(Object state comparisons)
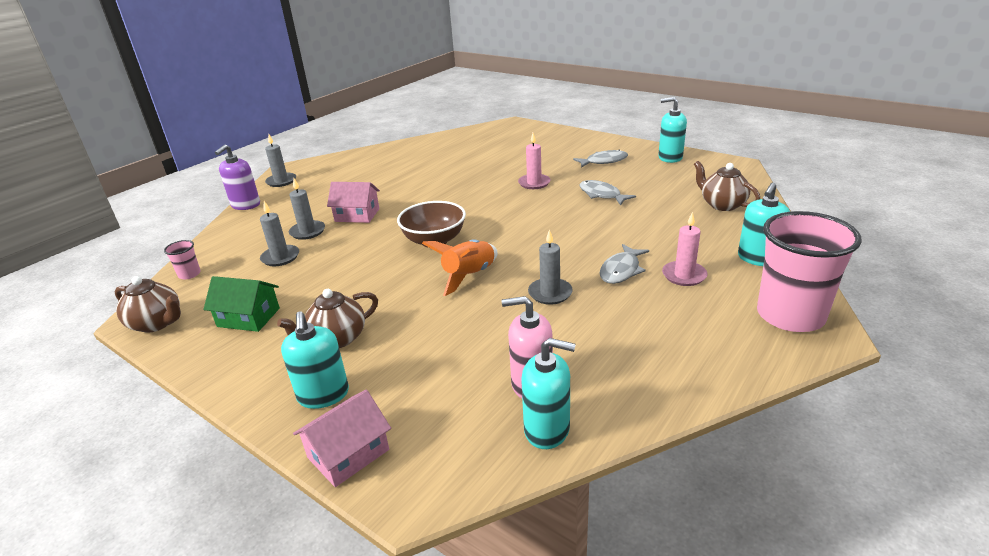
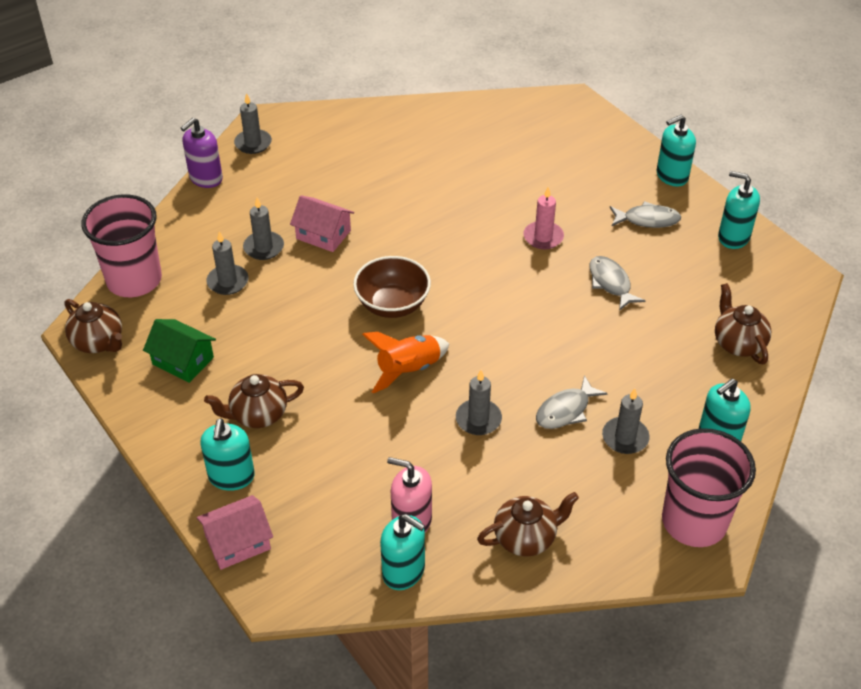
camera: 15 degrees right, 15 degrees up
(189, 274) = (134, 280): pink cup -> pink cup, size x2.44
(604, 140) = (671, 176): none -> turquoise soap dispenser
(652, 367) = (526, 538): none -> brown teapot
(684, 275) = (625, 437): pink candle -> grey candle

__Problem to solve__
Print every entry exactly. Pictures are not part of the copy.

__Reply__
camera: 15 degrees right, 15 degrees up
(189, 274) = (134, 280): pink cup -> pink cup, size x2.44
(604, 140) = (671, 176): none -> turquoise soap dispenser
(652, 367) = (526, 538): none -> brown teapot
(684, 275) = (625, 437): pink candle -> grey candle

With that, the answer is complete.